Content revision data:

===============

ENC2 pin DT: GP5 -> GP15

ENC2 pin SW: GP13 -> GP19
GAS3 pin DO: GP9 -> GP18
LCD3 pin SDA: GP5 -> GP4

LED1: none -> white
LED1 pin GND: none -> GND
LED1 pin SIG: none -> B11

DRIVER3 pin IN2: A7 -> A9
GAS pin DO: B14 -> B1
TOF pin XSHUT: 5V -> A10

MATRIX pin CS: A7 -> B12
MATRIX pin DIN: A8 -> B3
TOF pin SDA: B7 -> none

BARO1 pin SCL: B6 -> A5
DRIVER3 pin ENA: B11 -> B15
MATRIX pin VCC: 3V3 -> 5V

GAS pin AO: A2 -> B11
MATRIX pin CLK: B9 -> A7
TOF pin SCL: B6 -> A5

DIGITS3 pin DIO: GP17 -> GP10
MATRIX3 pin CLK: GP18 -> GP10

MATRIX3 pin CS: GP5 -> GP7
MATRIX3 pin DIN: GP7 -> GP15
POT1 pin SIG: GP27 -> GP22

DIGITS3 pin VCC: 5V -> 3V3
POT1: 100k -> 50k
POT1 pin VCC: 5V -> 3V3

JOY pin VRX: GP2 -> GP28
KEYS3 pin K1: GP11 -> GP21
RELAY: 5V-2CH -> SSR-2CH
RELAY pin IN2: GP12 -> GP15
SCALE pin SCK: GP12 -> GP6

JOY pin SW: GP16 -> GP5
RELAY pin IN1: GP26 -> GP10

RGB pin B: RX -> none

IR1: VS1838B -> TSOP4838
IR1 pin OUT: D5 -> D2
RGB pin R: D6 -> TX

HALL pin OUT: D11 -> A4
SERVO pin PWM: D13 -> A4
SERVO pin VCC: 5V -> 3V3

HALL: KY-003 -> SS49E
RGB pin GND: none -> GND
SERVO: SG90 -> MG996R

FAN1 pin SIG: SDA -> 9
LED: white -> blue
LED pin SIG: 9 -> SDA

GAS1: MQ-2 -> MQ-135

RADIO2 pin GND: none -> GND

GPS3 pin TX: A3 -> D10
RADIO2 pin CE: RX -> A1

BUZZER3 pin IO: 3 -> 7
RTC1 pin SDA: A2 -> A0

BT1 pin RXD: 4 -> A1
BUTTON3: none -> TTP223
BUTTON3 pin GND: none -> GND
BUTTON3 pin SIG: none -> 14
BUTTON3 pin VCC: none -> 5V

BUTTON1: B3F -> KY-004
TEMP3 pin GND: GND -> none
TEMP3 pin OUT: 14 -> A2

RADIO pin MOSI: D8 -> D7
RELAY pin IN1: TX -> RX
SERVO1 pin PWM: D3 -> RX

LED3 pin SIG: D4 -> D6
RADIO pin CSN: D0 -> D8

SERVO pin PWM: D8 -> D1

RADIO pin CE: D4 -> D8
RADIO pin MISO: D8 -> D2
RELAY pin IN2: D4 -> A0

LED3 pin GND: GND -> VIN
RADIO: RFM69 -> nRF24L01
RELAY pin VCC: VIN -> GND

===============

Filter the data for the string "none" and copy every line that has it.

LED1: none -> white
LED1 pin GND: none -> GND
LED1 pin SIG: none -> B11
TOF pin SDA: B7 -> none
RGB pin B: RX -> none
RGB pin GND: none -> GND
RADIO2 pin GND: none -> GND
BUTTON3: none -> TTP223
BUTTON3 pin GND: none -> GND
BUTTON3 pin SIG: none -> 14
BUTTON3 pin VCC: none -> 5V
TEMP3 pin GND: GND -> none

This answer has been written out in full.